* **WHAT IS EXPECTED**
Find the lines holding the string "none" in the data, then copy all of them.

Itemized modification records
== Segment start ==

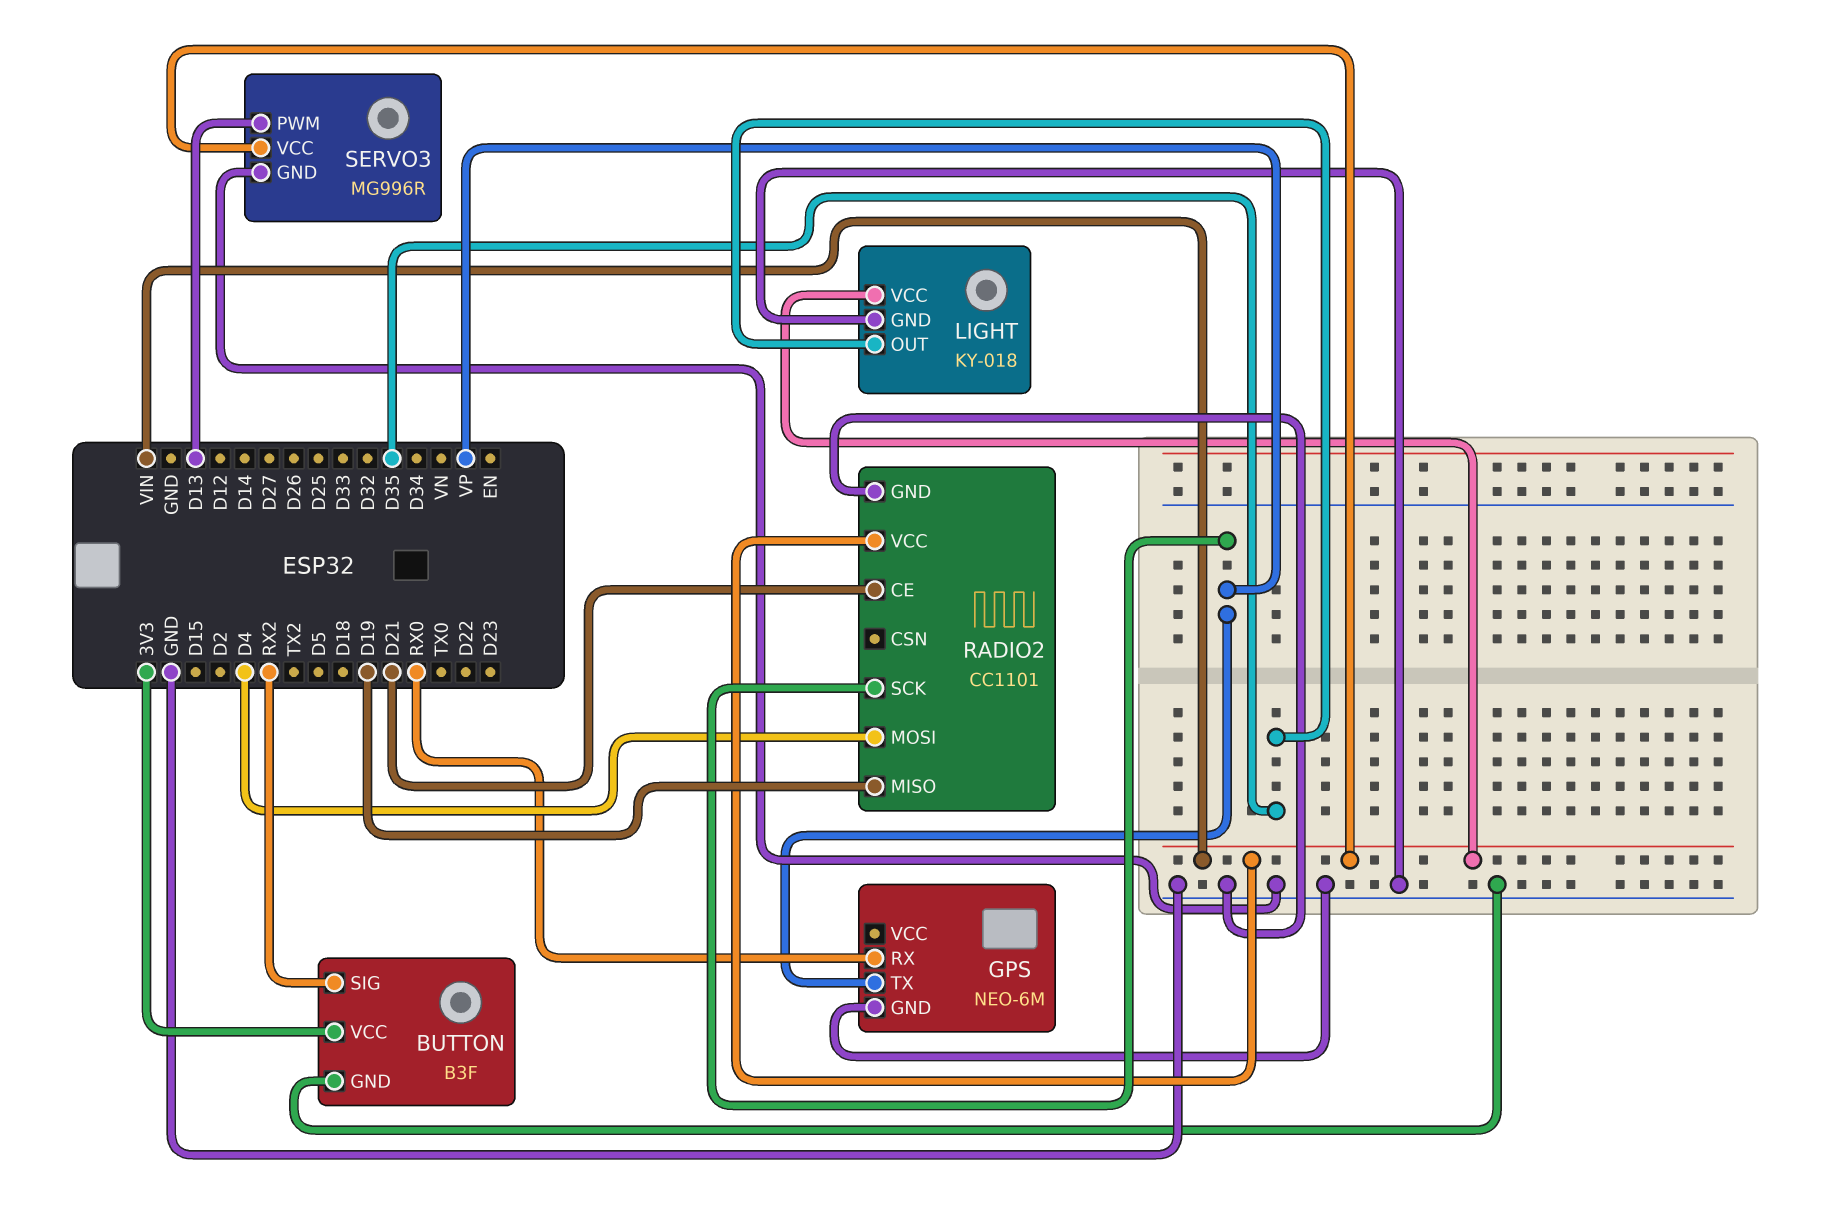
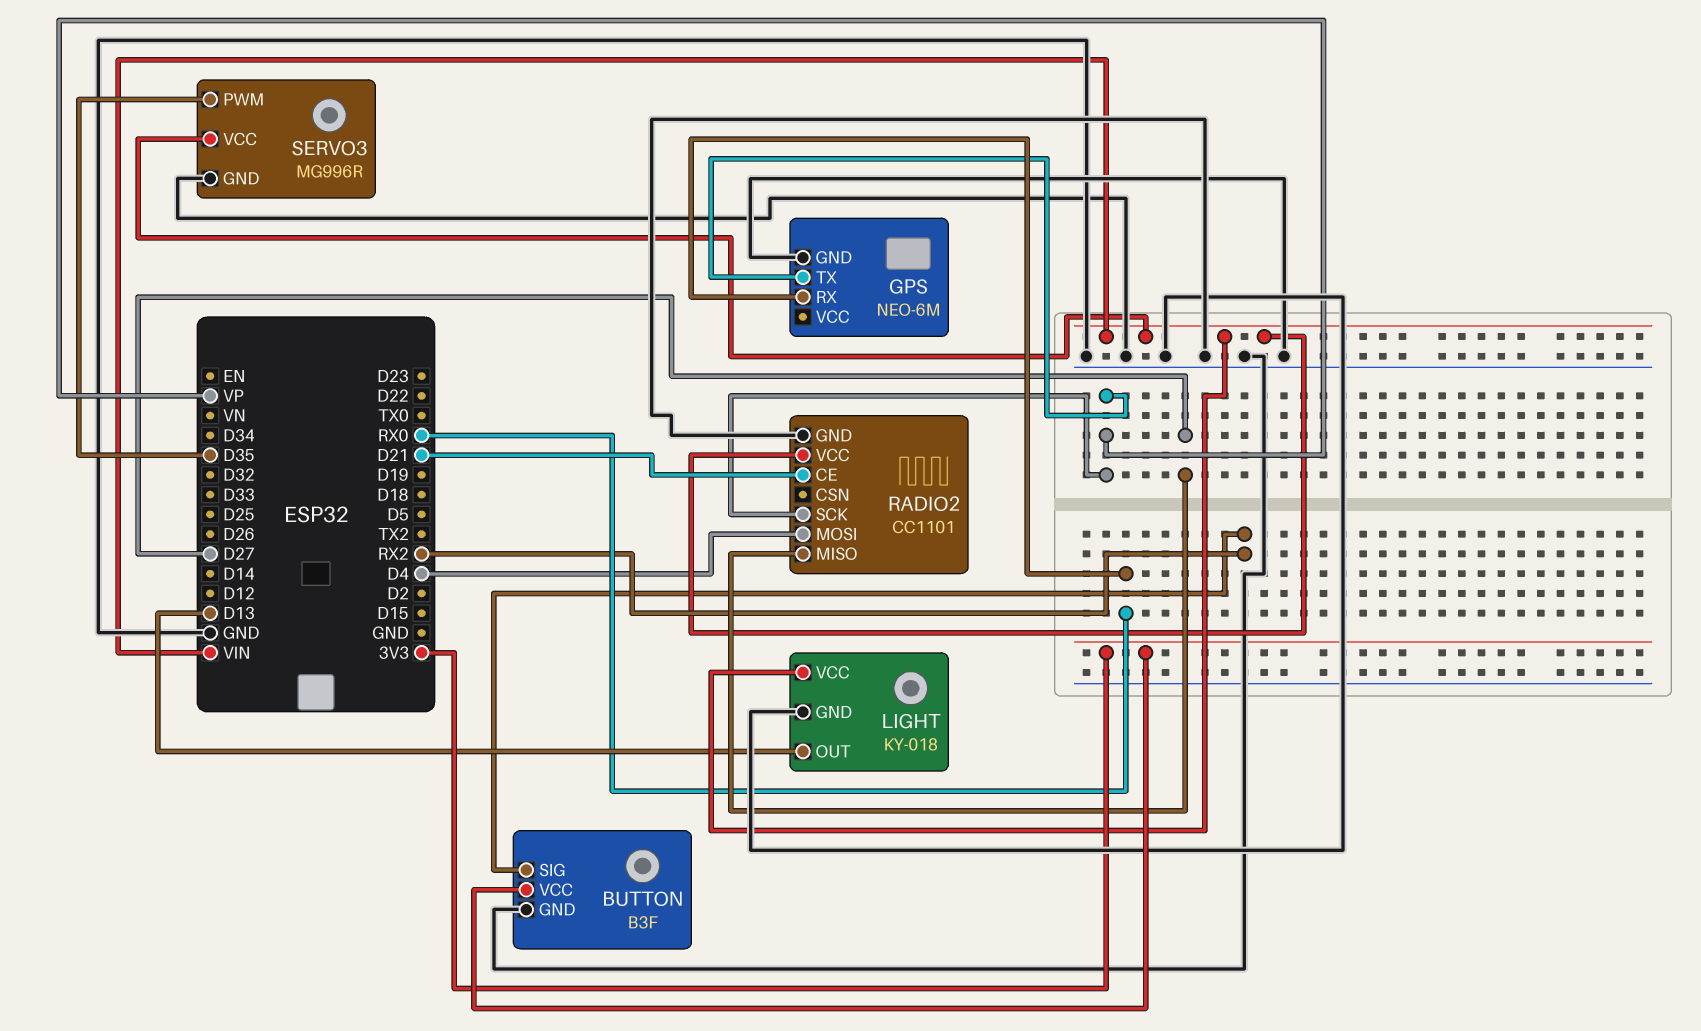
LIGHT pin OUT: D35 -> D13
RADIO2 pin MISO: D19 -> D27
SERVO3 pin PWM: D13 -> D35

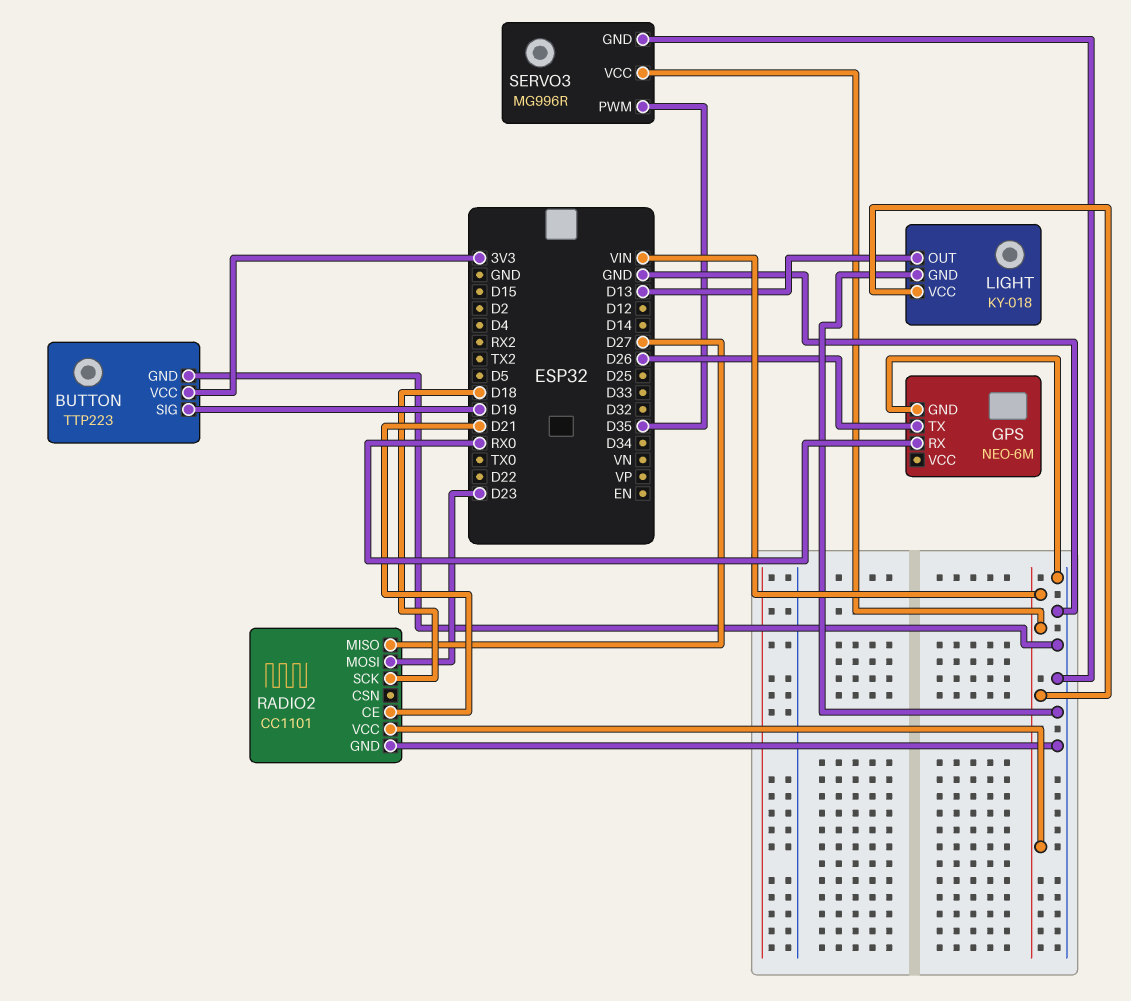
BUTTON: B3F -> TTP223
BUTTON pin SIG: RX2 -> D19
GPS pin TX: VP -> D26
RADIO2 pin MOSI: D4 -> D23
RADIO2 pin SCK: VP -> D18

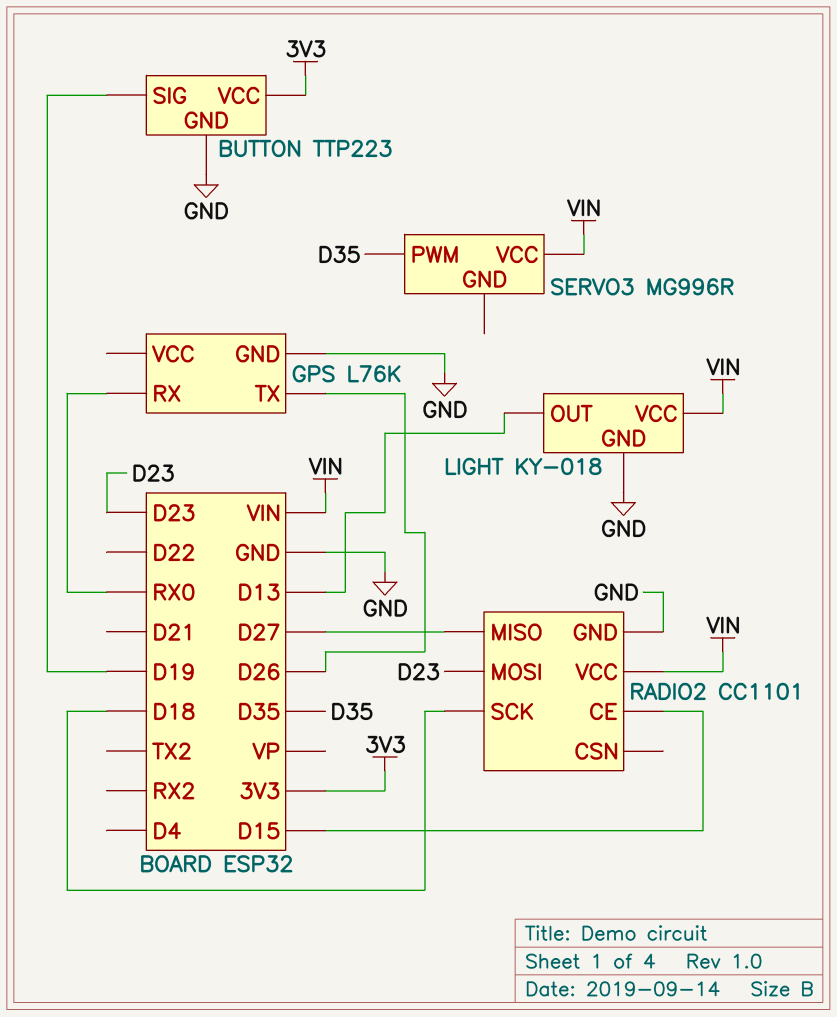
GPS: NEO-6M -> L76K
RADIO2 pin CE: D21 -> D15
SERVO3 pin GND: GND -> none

== Segment end ==
== Segment start ==

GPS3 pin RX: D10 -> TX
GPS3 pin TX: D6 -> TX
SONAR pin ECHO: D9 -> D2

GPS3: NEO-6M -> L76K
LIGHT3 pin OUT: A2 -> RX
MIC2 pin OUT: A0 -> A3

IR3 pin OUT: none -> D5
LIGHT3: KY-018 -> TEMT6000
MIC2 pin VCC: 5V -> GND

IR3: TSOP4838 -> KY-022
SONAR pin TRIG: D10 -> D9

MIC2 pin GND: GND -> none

== Segment end ==

* **OUTPUT OF THE TASK**
SERVO3 pin GND: GND -> none
IR3 pin OUT: none -> D5
MIC2 pin GND: GND -> none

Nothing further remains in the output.